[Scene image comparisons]
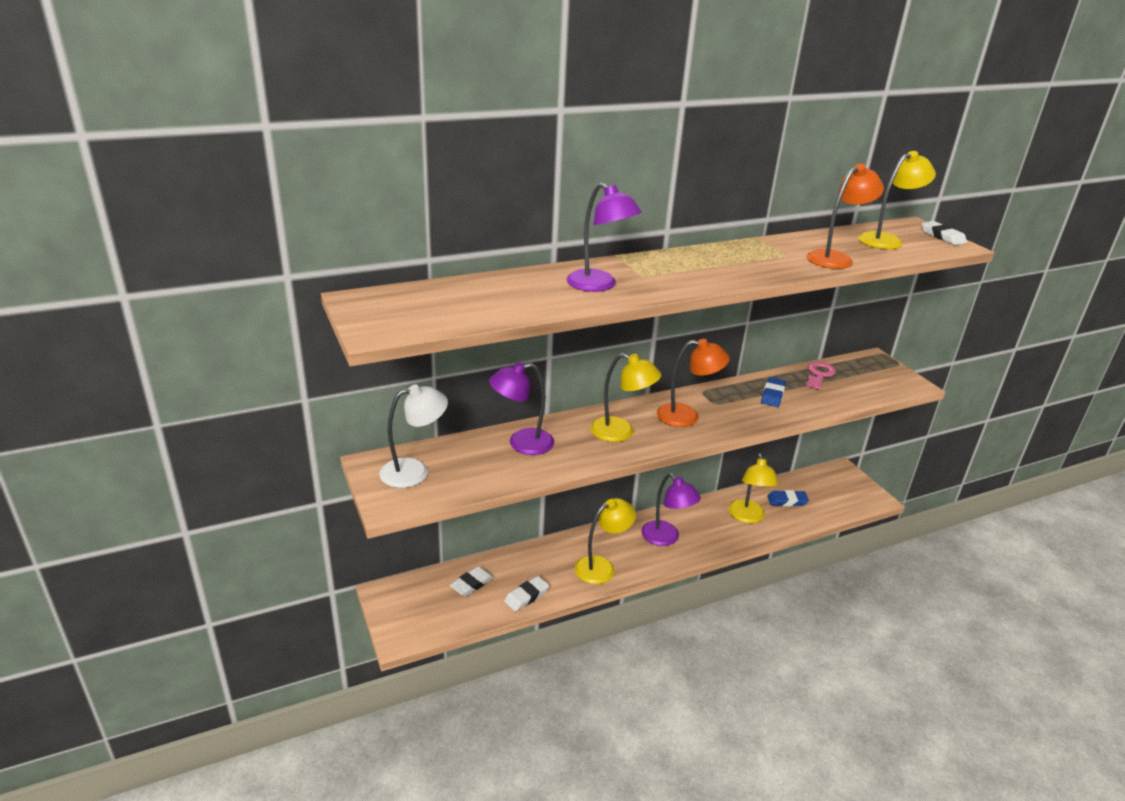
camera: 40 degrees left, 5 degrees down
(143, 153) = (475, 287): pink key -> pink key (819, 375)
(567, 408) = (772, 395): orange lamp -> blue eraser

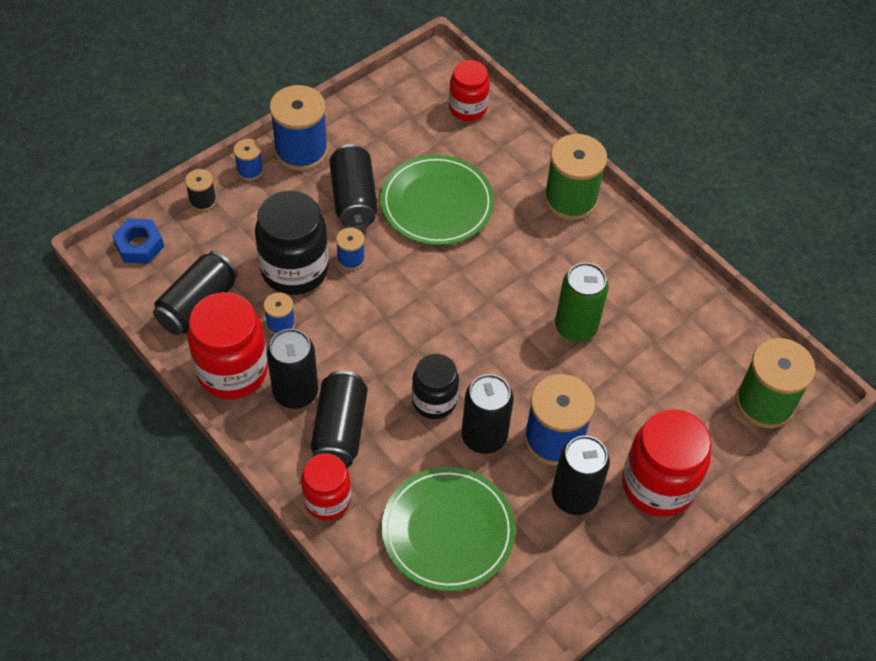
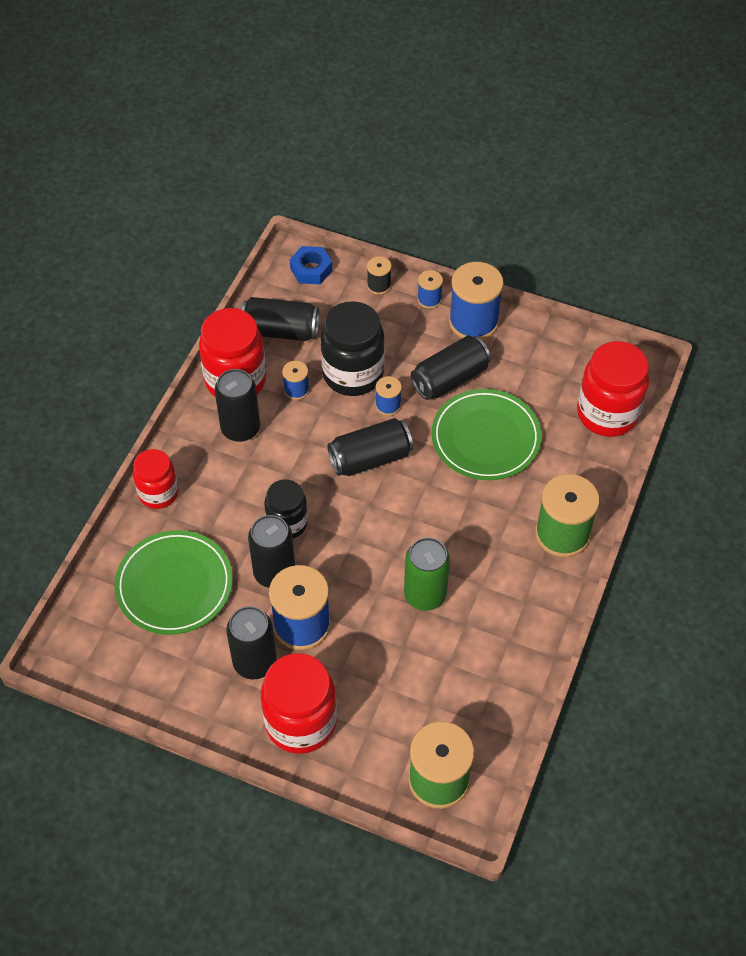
camera: 65 degrees right, 0 degrees up
(340, 430) = (224, 472): black can -> black can (370, 458)
(467, 108) = (607, 413): red jar -> red jar, size x1.60

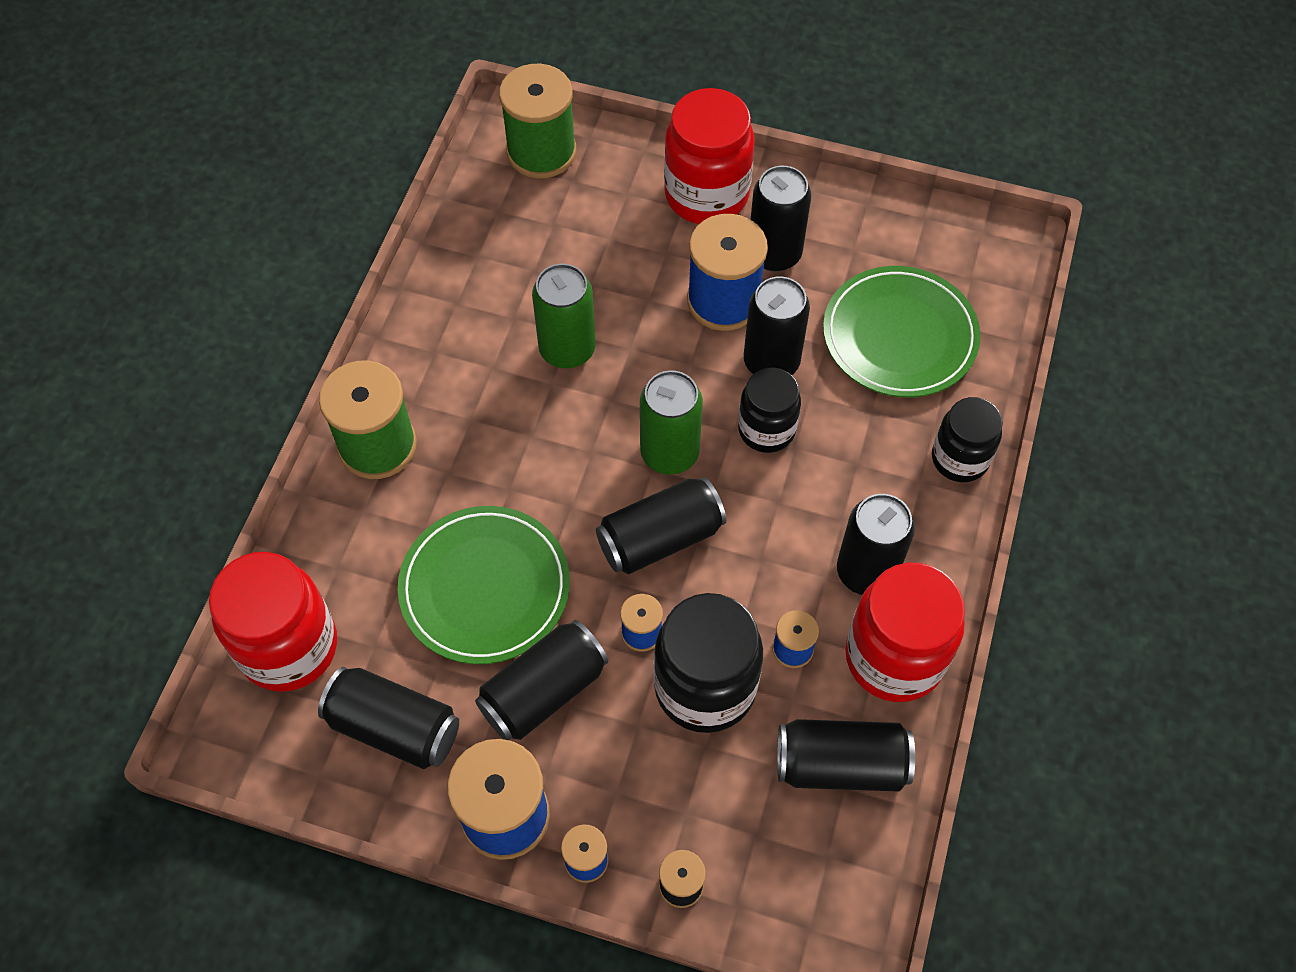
camera: 175 degrees right, 5 degrees up
(158, 493) = (959, 459): red jar -> black jar
(311, 269) = (811, 912): blue nut -> none
(357, 513) = (669, 453): none -> green can
(538, 367) = (394, 727): none -> black can

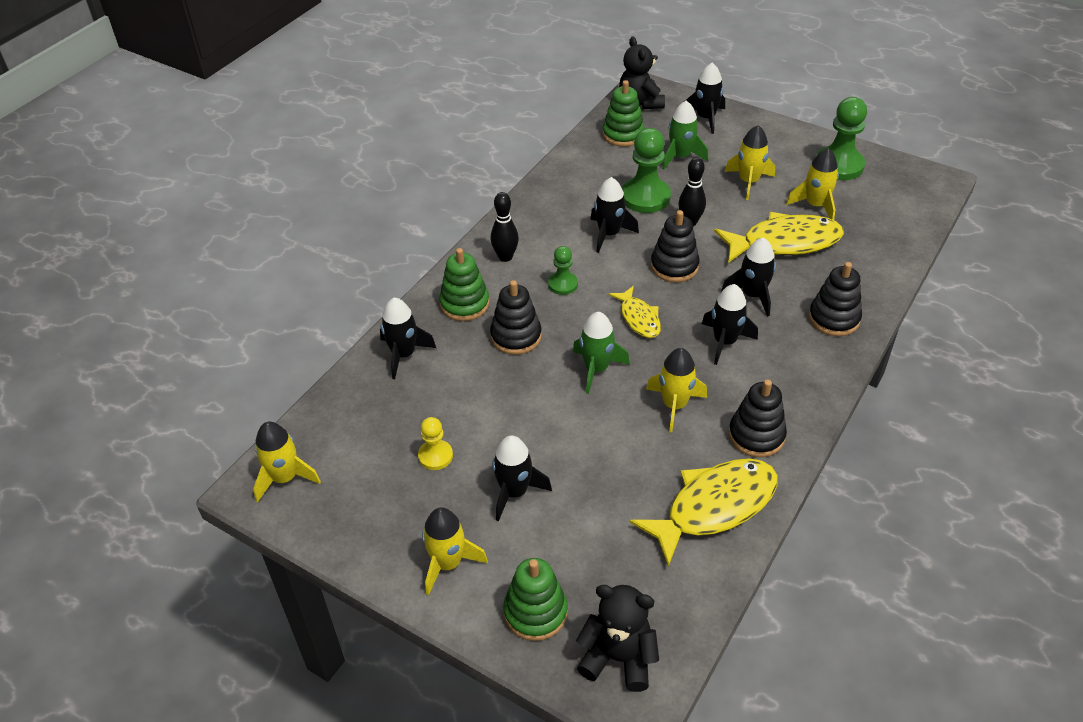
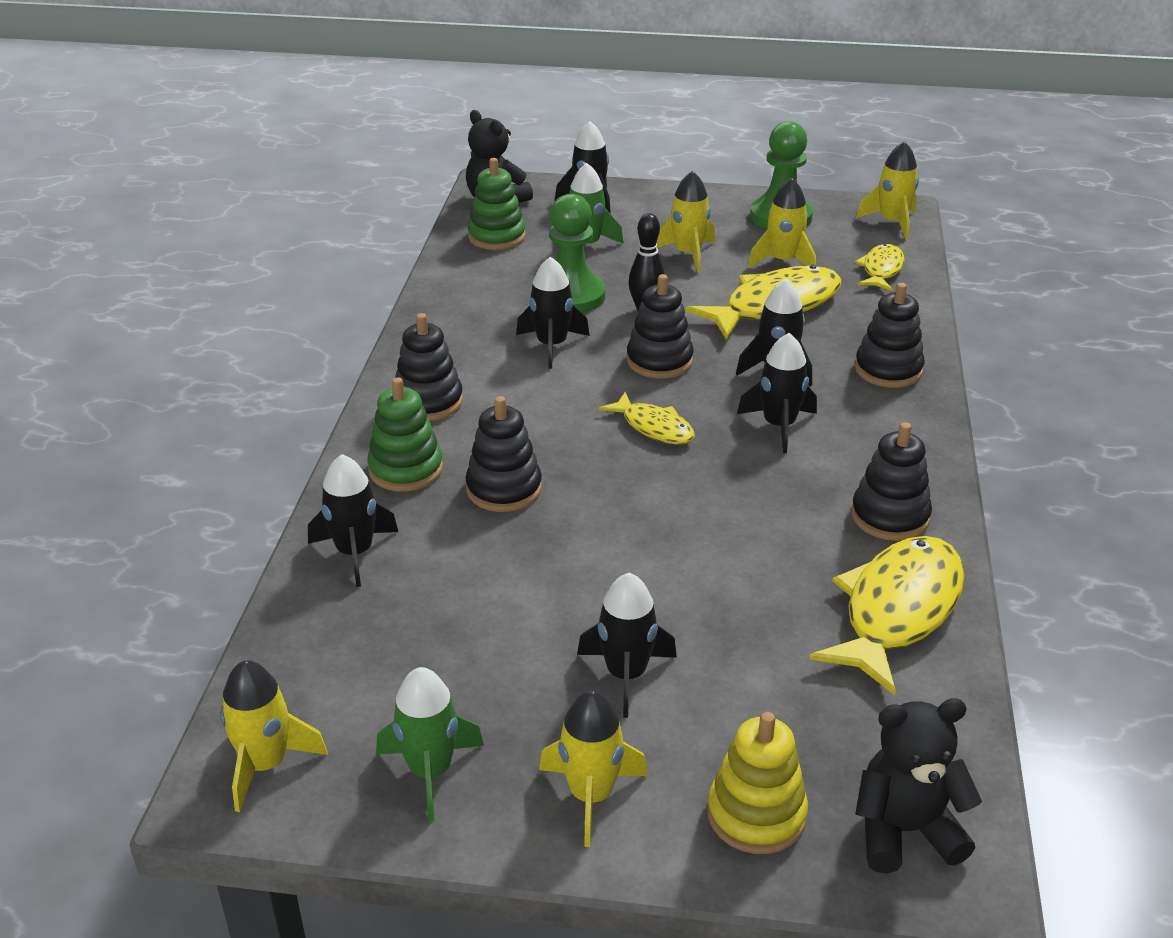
camera: 25 degrees left, 10 degrees down
(435, 456) = (483, 664): yellow pawn -> none
(505, 257) = (428, 402): black bowling pin -> black stacking toy
(535, 612) = (756, 814): green stacking toy -> yellow stacking toy
(563, 284) = (528, 414): green pawn -> none
(596, 369) = (638, 498): green rocket -> green rocket (430, 771)
(674, 405) = (767, 511): yellow rocket -> yellow rocket (892, 222)
(886, 231) = (881, 270): none -> yellow fish

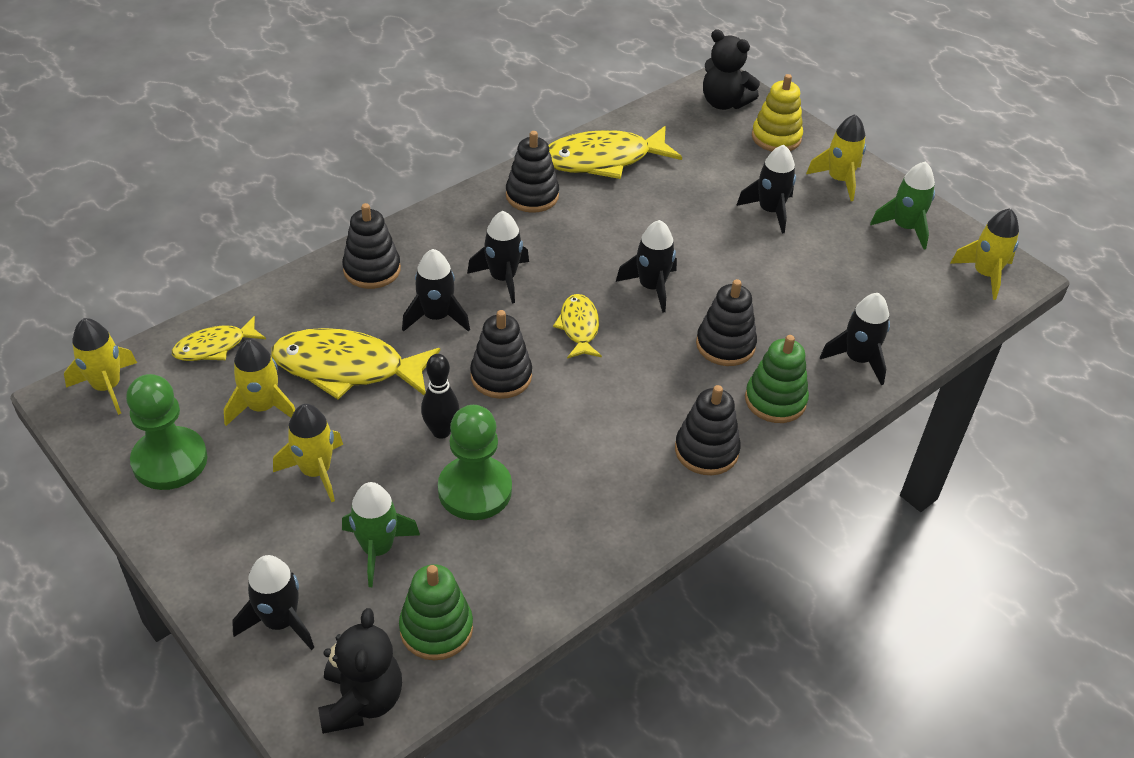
camera: 140 degrees left, 10 degrees up
(551, 345) = (557, 445): black rocket -> black rocket (651, 287)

| JOB |
From the first line to the last, return the records exactly and leave the pictures behind.

| TASK RESPONSE |
camera: 40 degrees left, 5 degrees down
(143, 153) = (475, 287): pink key -> pink key (819, 375)
(567, 408) = (772, 395): orange lamp -> blue eraser

camera: 65 degrees right, 0 degrees up
(340, 430) = (224, 472): black can -> black can (370, 458)
(467, 108) = (607, 413): red jar -> red jar, size x1.60

camera: 175 degrees right, 5 degrees up
(158, 493) = (959, 459): red jar -> black jar
(311, 269) = (811, 912): blue nut -> none
(357, 513) = (669, 453): none -> green can
(538, 367) = (394, 727): none -> black can

camera: 25 degrees left, 10 degrees down
(435, 456) = (483, 664): yellow pawn -> none
(505, 257) = (428, 402): black bowling pin -> black stacking toy
(535, 612) = (756, 814): green stacking toy -> yellow stacking toy
(563, 284) = (528, 414): green pawn -> none
(596, 369) = (638, 498): green rocket -> green rocket (430, 771)
(674, 405) = (767, 511): yellow rocket -> yellow rocket (892, 222)
(886, 231) = (881, 270): none -> yellow fish

camera: 140 degrees left, 10 degrees up
(551, 345) = (557, 445): black rocket -> black rocket (651, 287)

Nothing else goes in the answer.